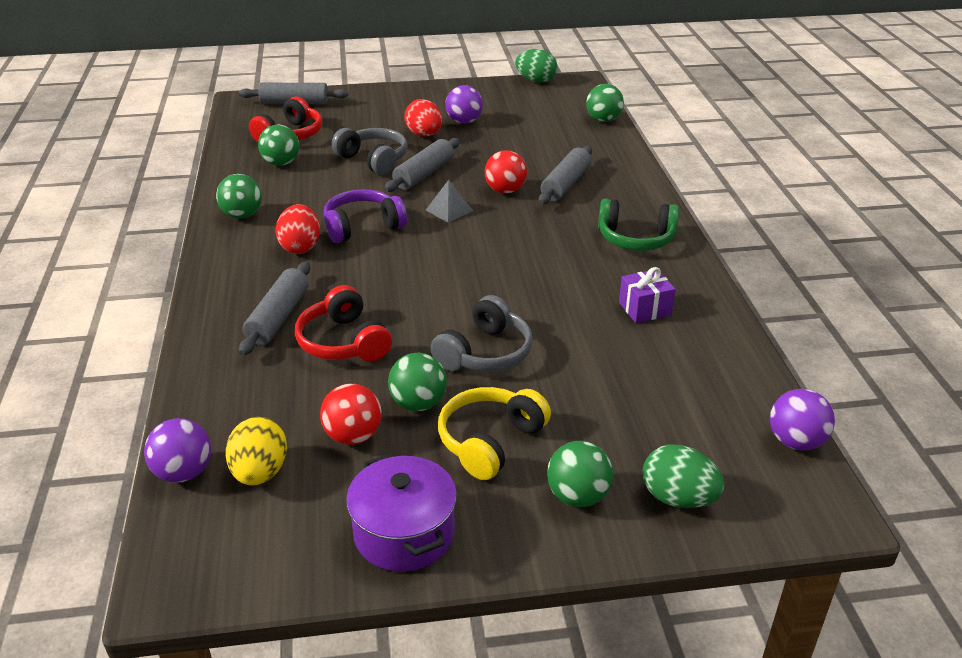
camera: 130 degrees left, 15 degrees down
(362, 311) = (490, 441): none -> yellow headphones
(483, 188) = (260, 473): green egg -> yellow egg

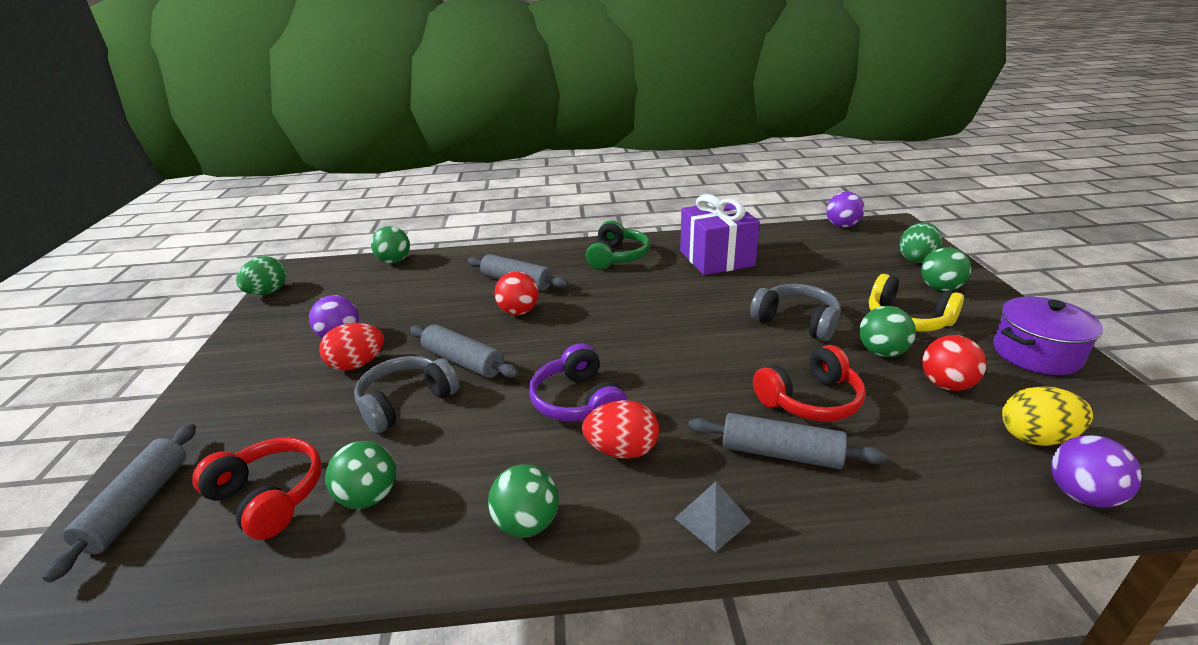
camera: 85 degrees left, 5 degrees down
(449, 210) = (551, 343): grey pyramid -> grey pyramid (712, 519)
(645, 309) = (716, 258): purple gift -> purple gift, size x1.95

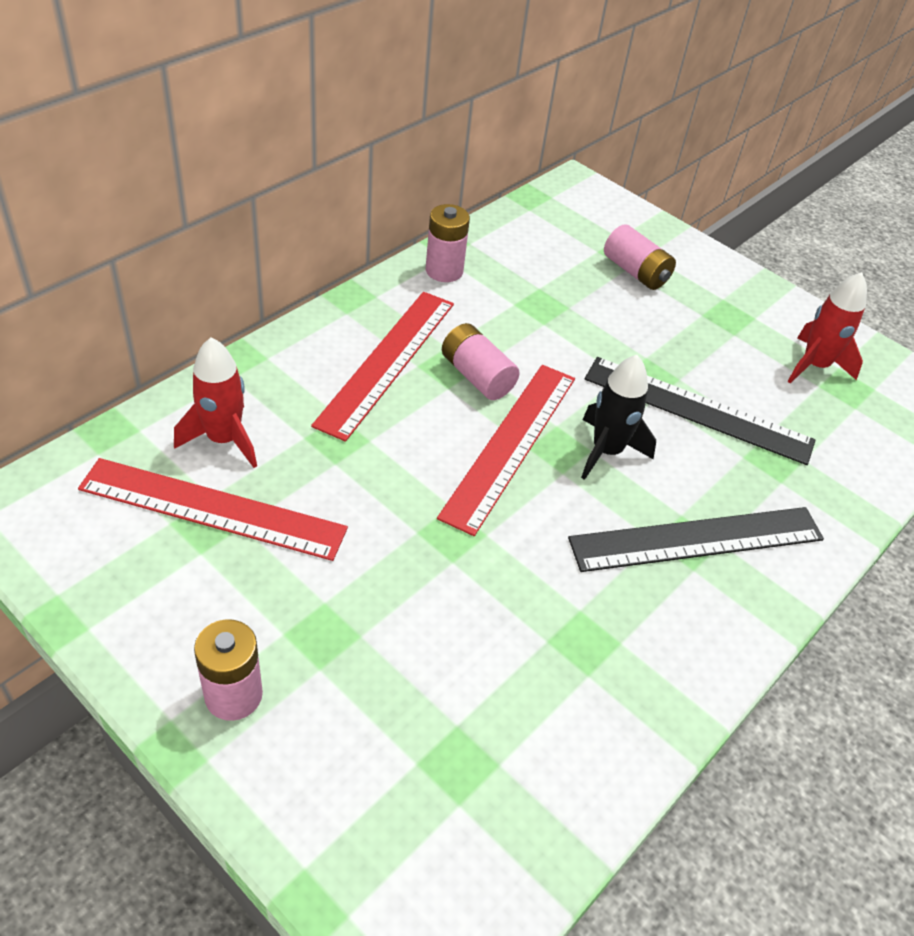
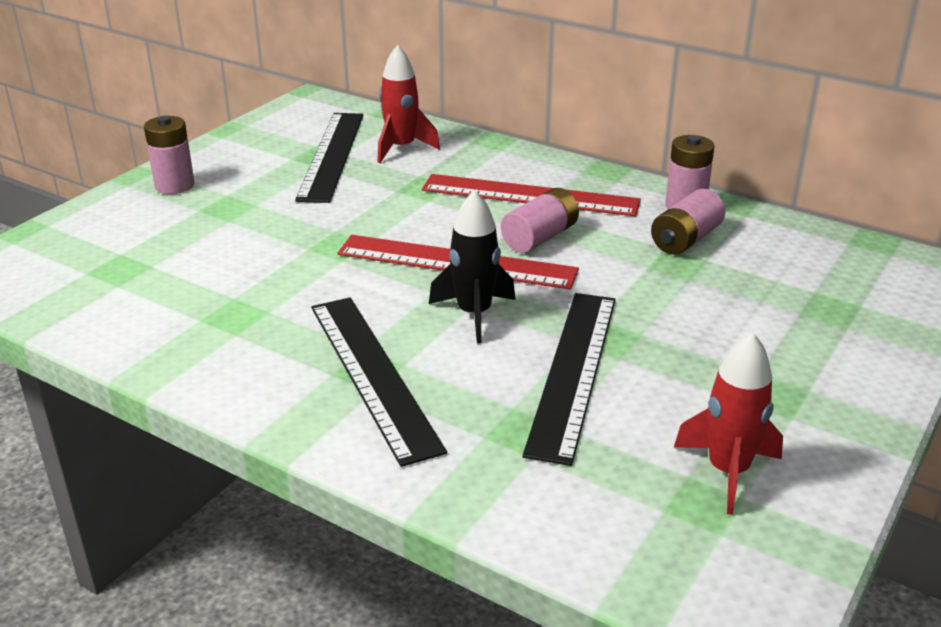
camera: 85 degrees right, 15 degrees down
(213, 508) = (332, 155): red ruler -> black ruler
(635, 272) = (799, 319): pink battery -> pink battery (685, 240)

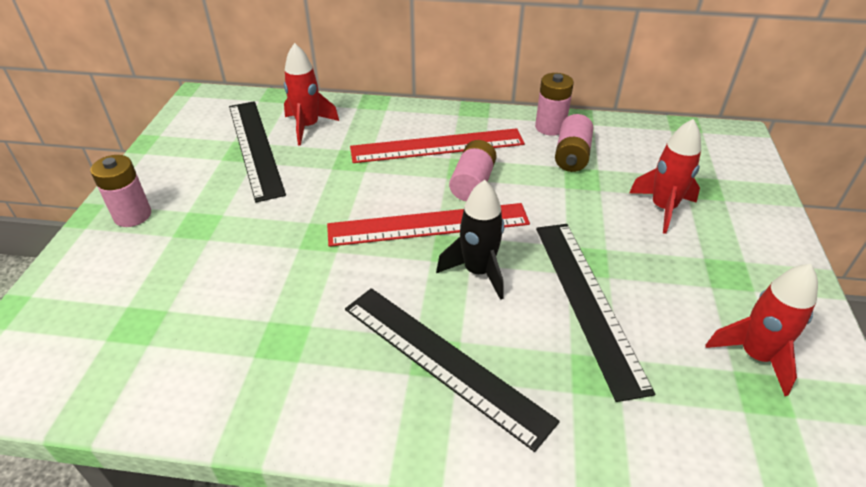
camera: 25 degrees left, 10 degrees up
(753, 315) = (663, 208): none -> red rocket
——————
**Goal of the exercise**.
Output all the records above again exactly, with the pictures dropped.

**Output of the exercise**.
camera: 130 degrees left, 15 degrees down
(362, 311) = (490, 441): none -> yellow headphones
(483, 188) = (260, 473): green egg -> yellow egg

camera: 85 degrees left, 5 degrees down
(449, 210) = (551, 343): grey pyramid -> grey pyramid (712, 519)
(645, 309) = (716, 258): purple gift -> purple gift, size x1.95

camera: 85 degrees right, 15 degrees down
(213, 508) = (332, 155): red ruler -> black ruler
(635, 272) = (799, 319): pink battery -> pink battery (685, 240)

camera: 25 degrees left, 10 degrees up
(753, 315) = (663, 208): none -> red rocket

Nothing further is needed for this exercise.